Work item:
Every line below needs to be transcribed without alteration, and no image may be carried over.
Start of Records for processing
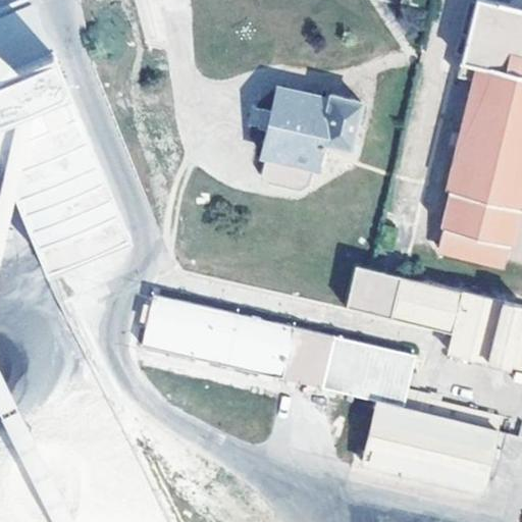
[(521,208),(521,7),(492,0),(475,0),(457,74),(474,79),(447,191),(451,192),(436,247),(505,264),(518,208),(521,208)]
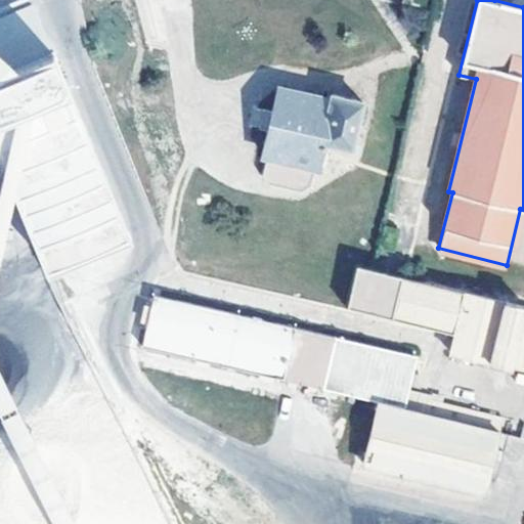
[(0,17),(9,14),(5,5),(0,7),(0,17)]
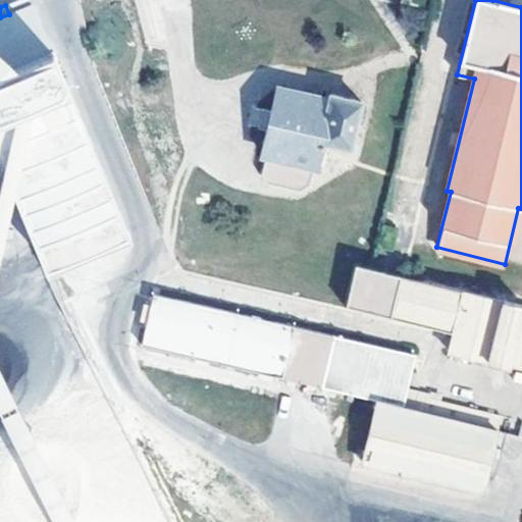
[(9,14),(0,17),(0,147),(49,265),(125,232),(29,7),(9,14)]
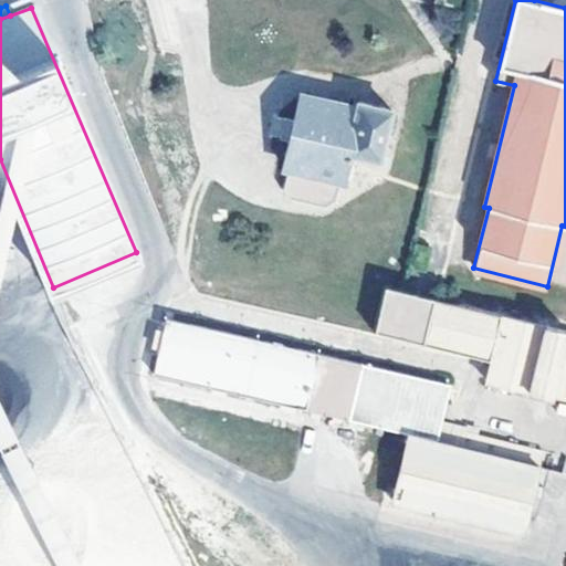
[(301,92),(294,117),(291,136),(283,165),(287,166),(283,187),(289,195),(321,202),(329,197),(334,176),(341,177),(347,148),(378,155),(389,107),(358,100),(357,105),(301,92)]
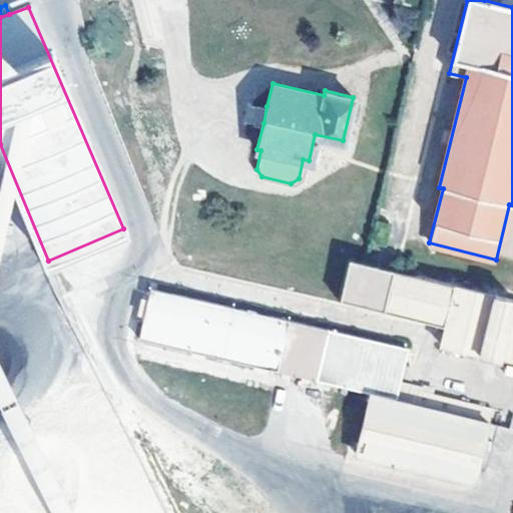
[(264,123),(267,106),(253,103),(248,119),(264,123)]
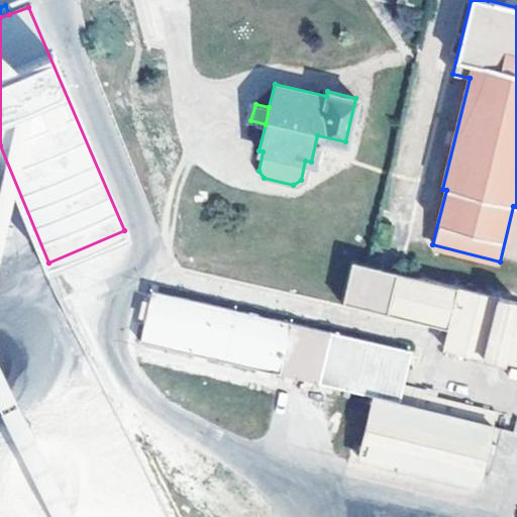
[(516,301),(349,262),(340,301),(447,326),(442,346),(516,364),(516,301)]
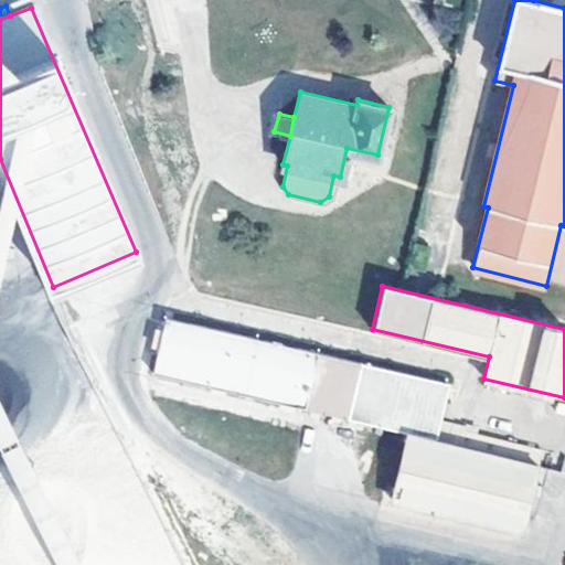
[(426,379),(166,319),(153,372),(414,432),(416,422),(426,379)]
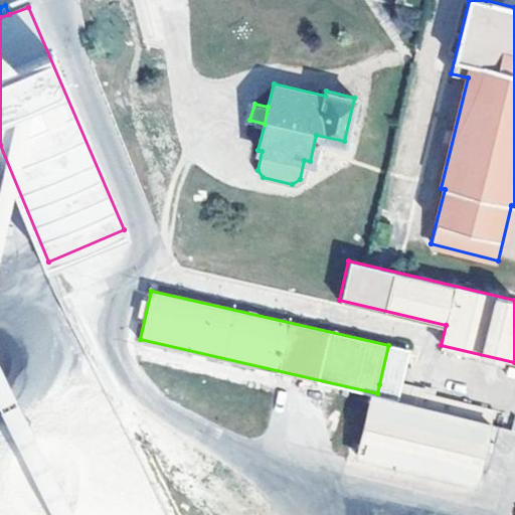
[(152,361),(289,391),(292,376),(155,346),(152,361)]
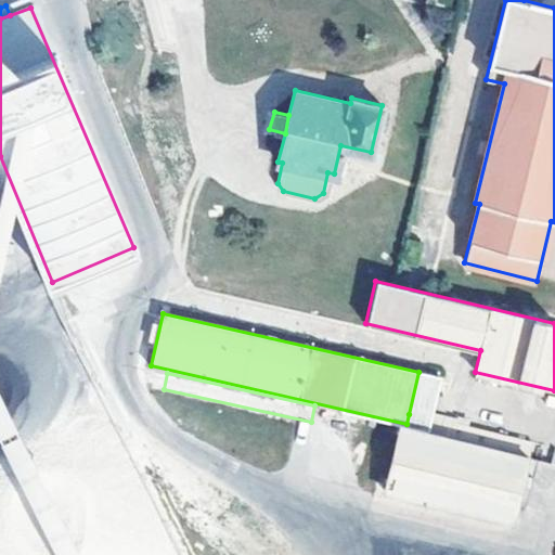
[(409,414),(407,424),(405,429),(527,457),(530,442),(409,414)]
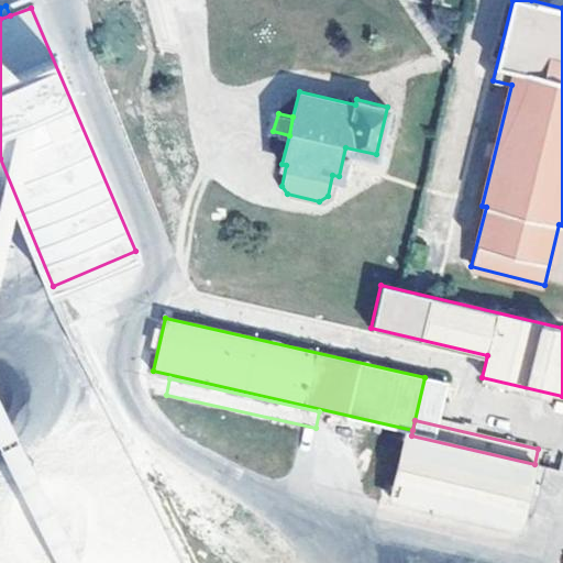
[(519,529),(534,464),(411,435),(405,434),(390,499),(519,529)]
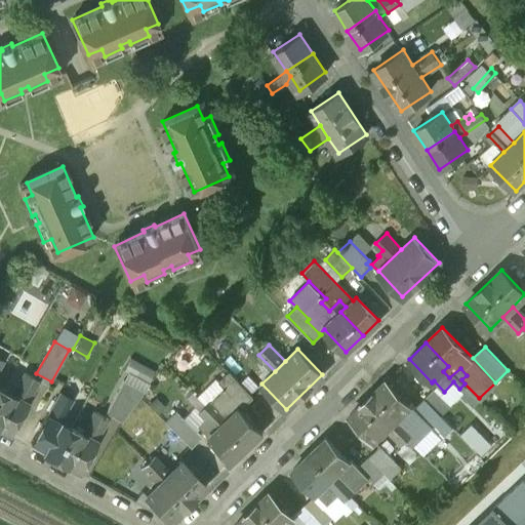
[(252,397),(230,372),(218,382),(225,389),(241,406),(239,407),(241,409),(252,397)]
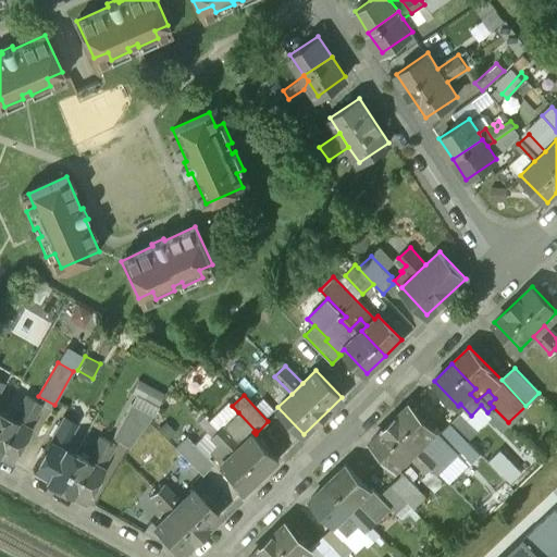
[(38,404),(26,396),(14,419),(26,425),(38,404)]
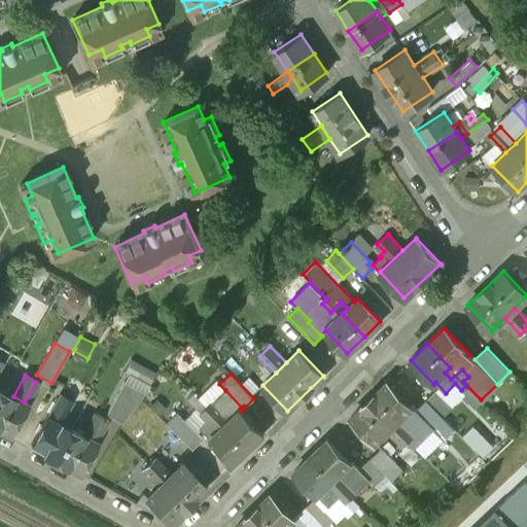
[(123,382),(106,414),(121,423),(130,411),(144,392),(123,382)]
End of Records for processing
Exercise solution:
[(521,208),(521,7),(492,0),(475,0),(457,74),(474,79),(447,191),(451,192),(436,247),(505,264),(518,208),(521,208)]
[(0,17),(9,14),(5,5),(0,7),(0,17)]
[(9,14),(0,17),(0,147),(49,265),(125,232),(29,7),(9,14)]
[(301,92),(294,117),(291,136),(283,165),(287,166),(283,187),(289,195),(321,202),(329,197),(334,176),(341,177),(347,148),(378,155),(389,107),(358,100),(357,105),(301,92)]
[(264,123),(267,106),(253,103),(248,119),(264,123)]
[(516,301),(349,262),(340,301),(447,326),(442,346),(516,364),(516,301)]
[(426,379),(166,319),(153,372),(414,432),(416,422),(426,379)]
[(152,361),(289,391),(292,376),(155,346),(152,361)]
[(409,414),(407,424),(405,429),(527,457),(530,442),(409,414)]
[(519,529),(534,464),(411,435),(405,434),(390,499),(519,529)]
[(252,397),(230,372),(218,382),(225,389),(241,406),(239,407),(241,409),(252,397)]
[(38,404),(26,396),(14,419),(26,425),(38,404)]
[(123,382),(106,414),(121,423),(130,411),(144,392),(123,382)]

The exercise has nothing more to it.